◆ Data records
-=-=-=-=-

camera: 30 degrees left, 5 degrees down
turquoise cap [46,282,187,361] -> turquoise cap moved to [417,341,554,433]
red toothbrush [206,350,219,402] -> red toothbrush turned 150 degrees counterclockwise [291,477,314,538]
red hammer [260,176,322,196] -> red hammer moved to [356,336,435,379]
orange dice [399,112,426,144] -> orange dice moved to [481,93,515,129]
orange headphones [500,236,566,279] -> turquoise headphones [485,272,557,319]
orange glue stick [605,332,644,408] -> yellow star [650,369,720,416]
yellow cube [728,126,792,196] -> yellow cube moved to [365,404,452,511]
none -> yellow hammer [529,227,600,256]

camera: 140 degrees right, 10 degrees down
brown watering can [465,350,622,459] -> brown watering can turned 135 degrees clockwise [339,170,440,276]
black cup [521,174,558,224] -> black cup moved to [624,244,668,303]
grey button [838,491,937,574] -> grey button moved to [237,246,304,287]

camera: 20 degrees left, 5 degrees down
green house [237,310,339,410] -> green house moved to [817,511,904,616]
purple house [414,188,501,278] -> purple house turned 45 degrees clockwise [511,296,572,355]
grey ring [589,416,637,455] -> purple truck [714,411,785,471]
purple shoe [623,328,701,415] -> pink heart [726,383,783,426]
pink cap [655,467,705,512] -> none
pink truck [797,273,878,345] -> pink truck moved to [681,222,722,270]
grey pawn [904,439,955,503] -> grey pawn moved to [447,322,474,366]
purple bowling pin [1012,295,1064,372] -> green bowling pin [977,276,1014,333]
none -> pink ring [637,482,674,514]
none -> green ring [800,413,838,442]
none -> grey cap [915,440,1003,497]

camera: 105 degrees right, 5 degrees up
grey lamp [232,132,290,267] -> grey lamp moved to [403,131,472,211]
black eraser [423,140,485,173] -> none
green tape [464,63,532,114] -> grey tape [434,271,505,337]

-=-=-=-=-

◆ Your goal
A complete answer reproduces every line of the records in which the word "green" occurs.

◆ Response below
green house [237,310,339,410] -> green house moved to [817,511,904,616]
purple bowling pin [1012,295,1064,372] -> green bowling pin [977,276,1014,333]
none -> green ring [800,413,838,442]
green tape [464,63,532,114] -> grey tape [434,271,505,337]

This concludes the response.